[Before-and-after change data]

************

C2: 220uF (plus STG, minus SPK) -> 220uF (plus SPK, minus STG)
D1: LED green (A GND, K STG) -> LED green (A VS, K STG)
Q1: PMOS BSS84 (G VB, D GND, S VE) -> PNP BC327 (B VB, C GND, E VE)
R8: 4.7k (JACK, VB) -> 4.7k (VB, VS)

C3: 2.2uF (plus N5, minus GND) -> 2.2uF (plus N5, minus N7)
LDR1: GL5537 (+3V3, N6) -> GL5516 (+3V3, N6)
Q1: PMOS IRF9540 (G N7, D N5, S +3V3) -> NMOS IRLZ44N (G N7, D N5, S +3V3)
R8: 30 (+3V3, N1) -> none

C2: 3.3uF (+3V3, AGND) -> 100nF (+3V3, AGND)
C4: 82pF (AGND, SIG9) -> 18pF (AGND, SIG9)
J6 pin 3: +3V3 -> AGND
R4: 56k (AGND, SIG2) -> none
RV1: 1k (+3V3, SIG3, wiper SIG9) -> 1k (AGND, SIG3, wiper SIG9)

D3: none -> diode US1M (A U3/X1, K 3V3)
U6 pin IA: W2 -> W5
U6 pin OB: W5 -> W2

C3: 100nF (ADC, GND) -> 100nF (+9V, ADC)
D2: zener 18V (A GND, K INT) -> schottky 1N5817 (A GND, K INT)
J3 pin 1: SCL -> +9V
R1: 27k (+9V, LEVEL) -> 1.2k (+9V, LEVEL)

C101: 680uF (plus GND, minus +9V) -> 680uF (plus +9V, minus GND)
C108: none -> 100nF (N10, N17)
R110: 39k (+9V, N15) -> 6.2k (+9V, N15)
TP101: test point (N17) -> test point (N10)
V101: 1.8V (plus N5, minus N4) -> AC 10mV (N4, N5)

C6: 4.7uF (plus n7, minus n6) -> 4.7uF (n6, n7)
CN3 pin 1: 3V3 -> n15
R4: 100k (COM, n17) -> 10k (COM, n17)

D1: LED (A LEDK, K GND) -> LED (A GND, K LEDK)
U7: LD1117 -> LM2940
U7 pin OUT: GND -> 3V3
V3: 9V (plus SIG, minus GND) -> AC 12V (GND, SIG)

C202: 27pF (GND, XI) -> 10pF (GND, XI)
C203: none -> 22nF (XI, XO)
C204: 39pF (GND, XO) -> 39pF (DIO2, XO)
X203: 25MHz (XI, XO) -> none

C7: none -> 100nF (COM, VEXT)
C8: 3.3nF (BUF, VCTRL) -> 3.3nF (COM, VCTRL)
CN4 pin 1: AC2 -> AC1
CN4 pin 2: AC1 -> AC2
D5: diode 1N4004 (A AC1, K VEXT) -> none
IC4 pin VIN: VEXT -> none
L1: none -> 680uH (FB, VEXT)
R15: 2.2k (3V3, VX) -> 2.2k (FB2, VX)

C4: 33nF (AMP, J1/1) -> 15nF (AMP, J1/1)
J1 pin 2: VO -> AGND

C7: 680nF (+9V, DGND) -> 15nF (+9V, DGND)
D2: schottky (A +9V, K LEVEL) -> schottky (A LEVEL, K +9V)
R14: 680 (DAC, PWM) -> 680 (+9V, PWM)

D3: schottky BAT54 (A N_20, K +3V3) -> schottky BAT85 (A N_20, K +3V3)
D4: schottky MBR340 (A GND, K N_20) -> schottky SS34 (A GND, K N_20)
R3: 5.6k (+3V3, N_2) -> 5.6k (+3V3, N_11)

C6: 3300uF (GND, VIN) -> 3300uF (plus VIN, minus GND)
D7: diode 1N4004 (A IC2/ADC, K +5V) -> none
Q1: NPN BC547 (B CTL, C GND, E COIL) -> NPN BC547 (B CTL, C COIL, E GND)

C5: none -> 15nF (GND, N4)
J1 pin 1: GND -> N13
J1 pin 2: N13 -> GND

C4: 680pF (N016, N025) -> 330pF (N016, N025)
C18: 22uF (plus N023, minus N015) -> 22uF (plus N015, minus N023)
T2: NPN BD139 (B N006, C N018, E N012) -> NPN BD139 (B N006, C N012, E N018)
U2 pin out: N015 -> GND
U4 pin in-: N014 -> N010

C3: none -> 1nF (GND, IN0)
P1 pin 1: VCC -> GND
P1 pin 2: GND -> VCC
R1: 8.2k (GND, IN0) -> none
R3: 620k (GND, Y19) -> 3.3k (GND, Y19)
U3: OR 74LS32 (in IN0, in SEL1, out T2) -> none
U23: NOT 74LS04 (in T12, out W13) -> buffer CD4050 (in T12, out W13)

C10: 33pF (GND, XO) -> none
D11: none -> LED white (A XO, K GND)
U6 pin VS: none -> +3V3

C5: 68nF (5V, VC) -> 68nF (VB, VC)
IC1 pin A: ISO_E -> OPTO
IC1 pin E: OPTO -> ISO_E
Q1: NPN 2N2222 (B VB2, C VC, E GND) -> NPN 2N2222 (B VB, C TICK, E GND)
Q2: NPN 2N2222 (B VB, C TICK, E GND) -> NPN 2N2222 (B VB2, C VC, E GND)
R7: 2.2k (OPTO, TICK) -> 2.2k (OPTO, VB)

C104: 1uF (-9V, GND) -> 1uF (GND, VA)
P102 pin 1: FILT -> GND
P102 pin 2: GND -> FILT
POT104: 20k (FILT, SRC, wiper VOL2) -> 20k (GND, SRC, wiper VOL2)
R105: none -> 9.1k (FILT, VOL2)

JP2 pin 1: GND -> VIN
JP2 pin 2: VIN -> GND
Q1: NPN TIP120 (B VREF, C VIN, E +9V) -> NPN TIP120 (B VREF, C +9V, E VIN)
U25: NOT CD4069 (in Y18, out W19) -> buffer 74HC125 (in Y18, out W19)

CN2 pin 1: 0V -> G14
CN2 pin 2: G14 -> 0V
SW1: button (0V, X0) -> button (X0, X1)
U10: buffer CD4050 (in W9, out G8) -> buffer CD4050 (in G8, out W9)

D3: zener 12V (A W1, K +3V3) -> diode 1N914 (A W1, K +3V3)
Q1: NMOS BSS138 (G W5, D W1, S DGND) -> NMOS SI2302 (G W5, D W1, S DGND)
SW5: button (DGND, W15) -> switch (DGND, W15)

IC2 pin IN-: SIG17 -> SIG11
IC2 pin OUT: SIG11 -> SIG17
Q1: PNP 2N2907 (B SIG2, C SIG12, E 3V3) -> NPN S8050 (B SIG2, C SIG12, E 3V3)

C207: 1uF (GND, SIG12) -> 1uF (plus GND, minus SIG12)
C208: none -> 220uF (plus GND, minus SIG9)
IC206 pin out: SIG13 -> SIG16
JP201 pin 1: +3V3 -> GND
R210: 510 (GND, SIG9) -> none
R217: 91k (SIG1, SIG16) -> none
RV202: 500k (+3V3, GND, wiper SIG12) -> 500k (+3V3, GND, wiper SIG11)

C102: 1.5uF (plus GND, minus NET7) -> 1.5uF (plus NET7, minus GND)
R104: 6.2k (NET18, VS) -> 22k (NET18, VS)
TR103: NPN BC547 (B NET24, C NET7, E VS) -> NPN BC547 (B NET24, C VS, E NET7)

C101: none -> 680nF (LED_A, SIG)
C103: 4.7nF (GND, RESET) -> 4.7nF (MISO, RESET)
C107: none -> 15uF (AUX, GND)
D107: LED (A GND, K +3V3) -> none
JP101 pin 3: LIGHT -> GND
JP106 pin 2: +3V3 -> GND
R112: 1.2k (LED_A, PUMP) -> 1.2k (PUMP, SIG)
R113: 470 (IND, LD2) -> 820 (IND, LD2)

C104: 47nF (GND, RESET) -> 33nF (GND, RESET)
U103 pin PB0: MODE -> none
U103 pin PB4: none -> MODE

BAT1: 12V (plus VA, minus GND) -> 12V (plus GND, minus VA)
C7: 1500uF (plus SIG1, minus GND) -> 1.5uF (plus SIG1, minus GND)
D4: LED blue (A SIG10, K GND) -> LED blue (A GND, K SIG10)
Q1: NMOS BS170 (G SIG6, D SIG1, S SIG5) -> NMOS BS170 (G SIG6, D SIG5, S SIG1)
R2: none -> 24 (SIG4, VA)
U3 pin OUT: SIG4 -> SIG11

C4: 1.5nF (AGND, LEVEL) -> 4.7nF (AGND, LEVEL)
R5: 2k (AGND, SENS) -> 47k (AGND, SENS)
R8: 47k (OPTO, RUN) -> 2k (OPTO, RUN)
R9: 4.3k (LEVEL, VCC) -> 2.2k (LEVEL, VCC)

************

> Problem details
Word for word, restate the lines of the data above that fall between the line holding "R4: 100k (COM, n17) -> 10k (COM, n17)" and the line holding "CN4 pin 2: AC1 -> AC2", inclusive, and no other lines.

> Solved problem
R4: 100k (COM, n17) -> 10k (COM, n17)

D1: LED (A LEDK, K GND) -> LED (A GND, K LEDK)
U7: LD1117 -> LM2940
U7 pin OUT: GND -> 3V3
V3: 9V (plus SIG, minus GND) -> AC 12V (GND, SIG)

C202: 27pF (GND, XI) -> 10pF (GND, XI)
C203: none -> 22nF (XI, XO)
C204: 39pF (GND, XO) -> 39pF (DIO2, XO)
X203: 25MHz (XI, XO) -> none

C7: none -> 100nF (COM, VEXT)
C8: 3.3nF (BUF, VCTRL) -> 3.3nF (COM, VCTRL)
CN4 pin 1: AC2 -> AC1
CN4 pin 2: AC1 -> AC2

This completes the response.